- Records provided -
+ + + +
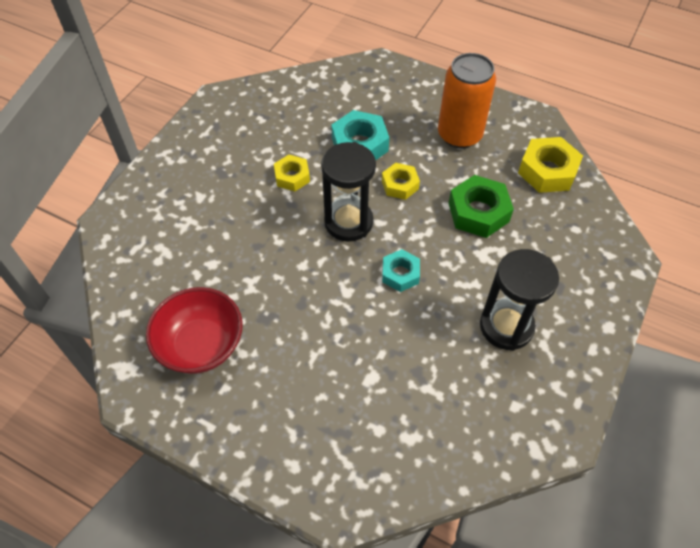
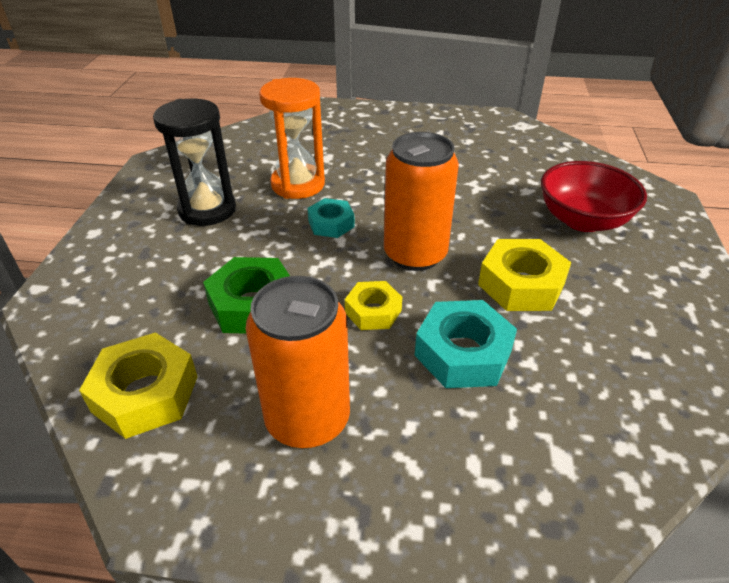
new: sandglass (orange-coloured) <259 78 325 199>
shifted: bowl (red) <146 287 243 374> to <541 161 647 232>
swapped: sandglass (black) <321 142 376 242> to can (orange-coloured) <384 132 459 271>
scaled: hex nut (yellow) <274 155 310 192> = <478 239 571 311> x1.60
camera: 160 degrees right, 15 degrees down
+ + + +
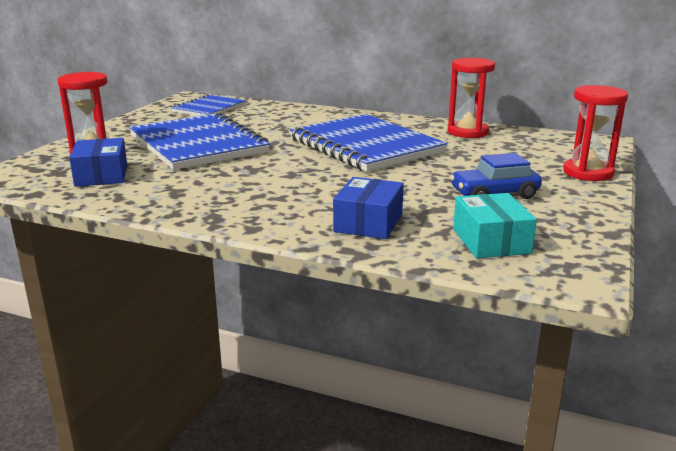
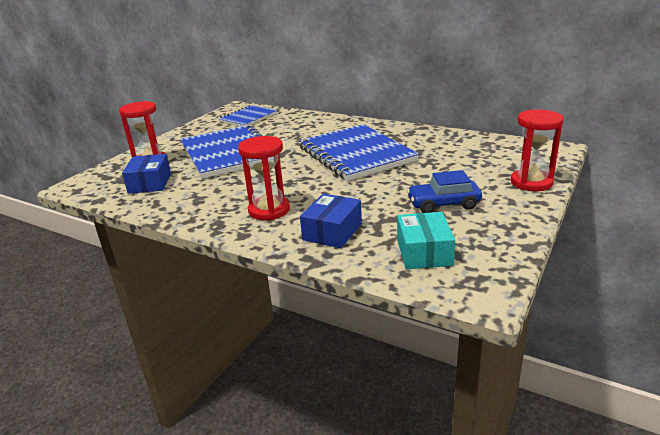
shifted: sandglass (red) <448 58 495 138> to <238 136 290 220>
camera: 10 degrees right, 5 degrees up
+ + + +
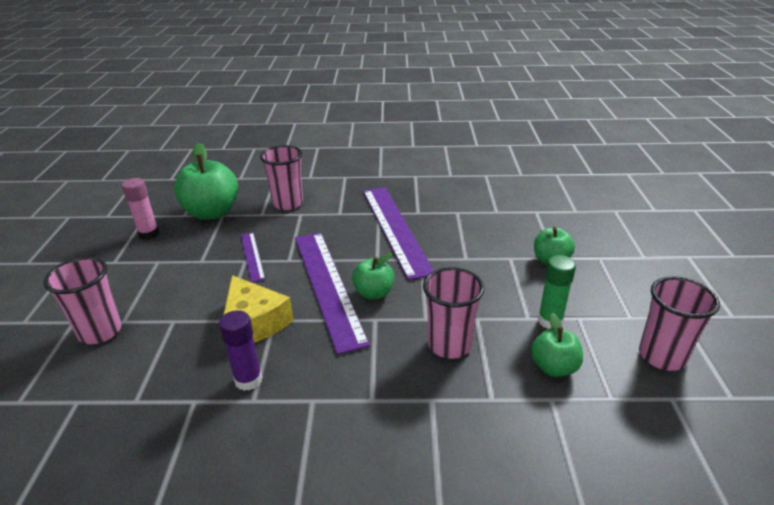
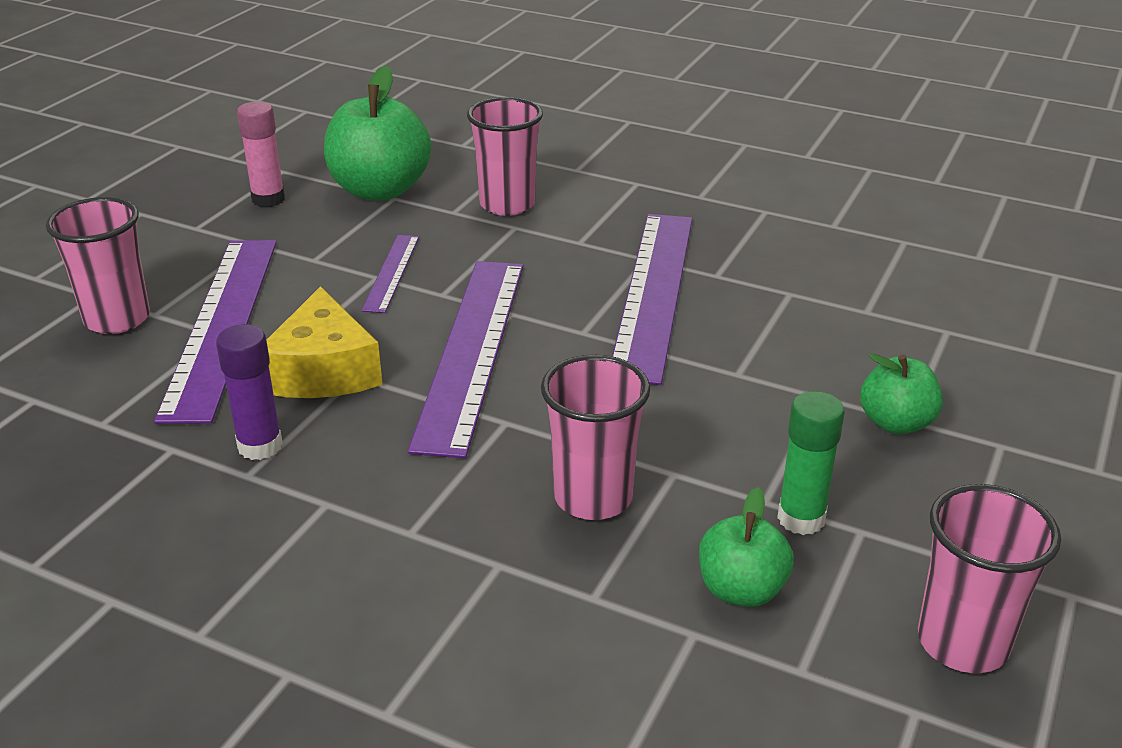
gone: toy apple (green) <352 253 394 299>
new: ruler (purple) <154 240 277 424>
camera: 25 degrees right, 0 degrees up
+ + + +
- Exercise -
Scan the records above for the lines holding "new: ruler (purple) <154 240 277 424>" and "camera: 25 degrees right, 0 degrees up". Transcribe those two and every line between them word for word, and no others.

- The answer -
new: ruler (purple) <154 240 277 424>
camera: 25 degrees right, 0 degrees up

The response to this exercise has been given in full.